● **Directions for this task**: Search the material below for the word "triangle" and copy every line in which it occurs.

=== Begin Enclosure ===

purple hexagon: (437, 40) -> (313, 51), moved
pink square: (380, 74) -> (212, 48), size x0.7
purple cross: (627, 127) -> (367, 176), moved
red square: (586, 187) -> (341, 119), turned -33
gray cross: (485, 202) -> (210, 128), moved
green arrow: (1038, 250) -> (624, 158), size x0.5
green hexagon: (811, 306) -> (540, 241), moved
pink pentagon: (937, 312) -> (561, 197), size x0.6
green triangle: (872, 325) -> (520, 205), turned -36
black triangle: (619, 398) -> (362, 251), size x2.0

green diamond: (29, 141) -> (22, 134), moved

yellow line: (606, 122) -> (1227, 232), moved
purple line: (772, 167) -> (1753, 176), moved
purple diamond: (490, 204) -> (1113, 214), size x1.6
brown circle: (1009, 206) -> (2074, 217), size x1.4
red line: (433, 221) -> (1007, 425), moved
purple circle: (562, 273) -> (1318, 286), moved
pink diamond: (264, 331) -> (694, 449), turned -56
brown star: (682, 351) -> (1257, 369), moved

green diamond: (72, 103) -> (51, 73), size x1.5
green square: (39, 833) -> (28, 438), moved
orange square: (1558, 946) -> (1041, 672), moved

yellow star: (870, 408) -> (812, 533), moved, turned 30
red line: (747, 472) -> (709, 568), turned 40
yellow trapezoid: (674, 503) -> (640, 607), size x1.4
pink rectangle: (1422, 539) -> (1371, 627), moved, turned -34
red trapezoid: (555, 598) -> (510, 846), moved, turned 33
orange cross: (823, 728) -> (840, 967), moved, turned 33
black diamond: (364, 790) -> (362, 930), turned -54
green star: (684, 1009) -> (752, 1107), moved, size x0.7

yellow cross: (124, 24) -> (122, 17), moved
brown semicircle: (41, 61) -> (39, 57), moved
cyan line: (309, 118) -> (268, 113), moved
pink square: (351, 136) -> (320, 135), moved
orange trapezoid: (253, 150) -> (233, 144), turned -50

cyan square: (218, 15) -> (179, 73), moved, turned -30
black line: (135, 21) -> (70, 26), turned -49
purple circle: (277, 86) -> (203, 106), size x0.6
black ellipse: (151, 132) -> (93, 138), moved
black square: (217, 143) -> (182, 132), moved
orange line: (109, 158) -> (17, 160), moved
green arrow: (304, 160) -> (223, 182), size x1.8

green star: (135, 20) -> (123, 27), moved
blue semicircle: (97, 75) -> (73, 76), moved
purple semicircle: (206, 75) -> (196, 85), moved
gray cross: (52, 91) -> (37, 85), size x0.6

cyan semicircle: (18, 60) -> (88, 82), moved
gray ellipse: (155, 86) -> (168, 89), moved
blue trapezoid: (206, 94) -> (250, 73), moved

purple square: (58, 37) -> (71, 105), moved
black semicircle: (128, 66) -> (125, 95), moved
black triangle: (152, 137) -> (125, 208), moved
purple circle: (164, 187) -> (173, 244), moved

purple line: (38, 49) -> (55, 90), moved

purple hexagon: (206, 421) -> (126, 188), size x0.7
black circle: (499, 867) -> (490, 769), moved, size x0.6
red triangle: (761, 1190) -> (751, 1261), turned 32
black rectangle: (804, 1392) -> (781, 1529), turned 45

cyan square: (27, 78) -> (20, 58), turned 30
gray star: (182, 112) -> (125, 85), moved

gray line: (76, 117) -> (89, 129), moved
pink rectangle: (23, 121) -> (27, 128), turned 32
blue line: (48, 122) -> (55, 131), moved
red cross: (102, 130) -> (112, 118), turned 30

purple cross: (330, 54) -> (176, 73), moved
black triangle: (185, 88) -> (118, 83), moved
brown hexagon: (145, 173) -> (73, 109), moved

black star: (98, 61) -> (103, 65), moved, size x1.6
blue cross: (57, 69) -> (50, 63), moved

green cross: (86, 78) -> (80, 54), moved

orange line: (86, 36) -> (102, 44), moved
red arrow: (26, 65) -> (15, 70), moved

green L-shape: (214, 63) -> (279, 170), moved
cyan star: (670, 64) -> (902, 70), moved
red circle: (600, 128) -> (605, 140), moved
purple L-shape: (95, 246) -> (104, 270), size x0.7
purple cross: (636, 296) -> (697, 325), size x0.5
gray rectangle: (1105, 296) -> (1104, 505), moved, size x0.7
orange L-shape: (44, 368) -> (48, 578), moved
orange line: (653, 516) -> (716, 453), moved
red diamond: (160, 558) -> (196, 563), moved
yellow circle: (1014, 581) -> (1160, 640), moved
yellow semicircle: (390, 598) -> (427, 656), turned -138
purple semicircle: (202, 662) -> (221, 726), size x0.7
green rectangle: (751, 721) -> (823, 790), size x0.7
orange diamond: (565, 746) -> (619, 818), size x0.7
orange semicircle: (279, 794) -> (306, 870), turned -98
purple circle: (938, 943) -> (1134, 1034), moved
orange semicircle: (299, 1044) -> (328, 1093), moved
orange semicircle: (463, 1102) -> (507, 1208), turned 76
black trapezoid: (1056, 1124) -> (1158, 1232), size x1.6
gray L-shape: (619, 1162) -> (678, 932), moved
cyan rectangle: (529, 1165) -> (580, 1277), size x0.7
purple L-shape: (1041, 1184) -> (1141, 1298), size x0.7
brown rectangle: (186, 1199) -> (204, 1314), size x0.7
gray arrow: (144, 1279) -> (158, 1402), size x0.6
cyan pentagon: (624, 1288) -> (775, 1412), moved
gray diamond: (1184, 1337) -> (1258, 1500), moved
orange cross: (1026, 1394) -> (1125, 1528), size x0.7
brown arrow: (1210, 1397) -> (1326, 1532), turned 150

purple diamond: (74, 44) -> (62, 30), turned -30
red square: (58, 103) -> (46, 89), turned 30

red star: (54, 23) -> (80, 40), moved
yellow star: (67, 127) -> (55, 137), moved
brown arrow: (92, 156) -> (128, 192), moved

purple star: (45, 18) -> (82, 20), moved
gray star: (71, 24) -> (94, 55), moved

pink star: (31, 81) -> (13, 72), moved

=== End Enclosure ===

● **Answer for this exercise**:
green triangle: (872, 325) -> (520, 205), turned -36
black triangle: (619, 398) -> (362, 251), size x2.0
black triangle: (152, 137) -> (125, 208), moved
red triangle: (761, 1190) -> (751, 1261), turned 32
black triangle: (185, 88) -> (118, 83), moved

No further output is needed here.